WHAT IS EXPECTED.
Begin at the line containing "exercise mat: (256, 566) -> (288, 195), moved" in the entries below and end at the line containing "rug: (691, 608) -> (84, 134), added"; transcribe that range exactly and nothing outside it.

EXTRACTED DATA.
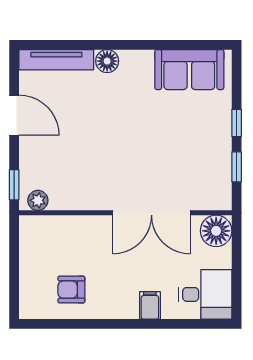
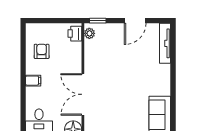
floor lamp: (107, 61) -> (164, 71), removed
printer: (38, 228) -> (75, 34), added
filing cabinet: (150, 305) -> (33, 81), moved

* * *

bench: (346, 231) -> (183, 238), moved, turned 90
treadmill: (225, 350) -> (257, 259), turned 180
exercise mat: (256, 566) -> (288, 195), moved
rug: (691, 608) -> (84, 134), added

SOLUTION TO THIS PROBLEM.
exercise mat: (256, 566) -> (288, 195), moved
rug: (691, 608) -> (84, 134), added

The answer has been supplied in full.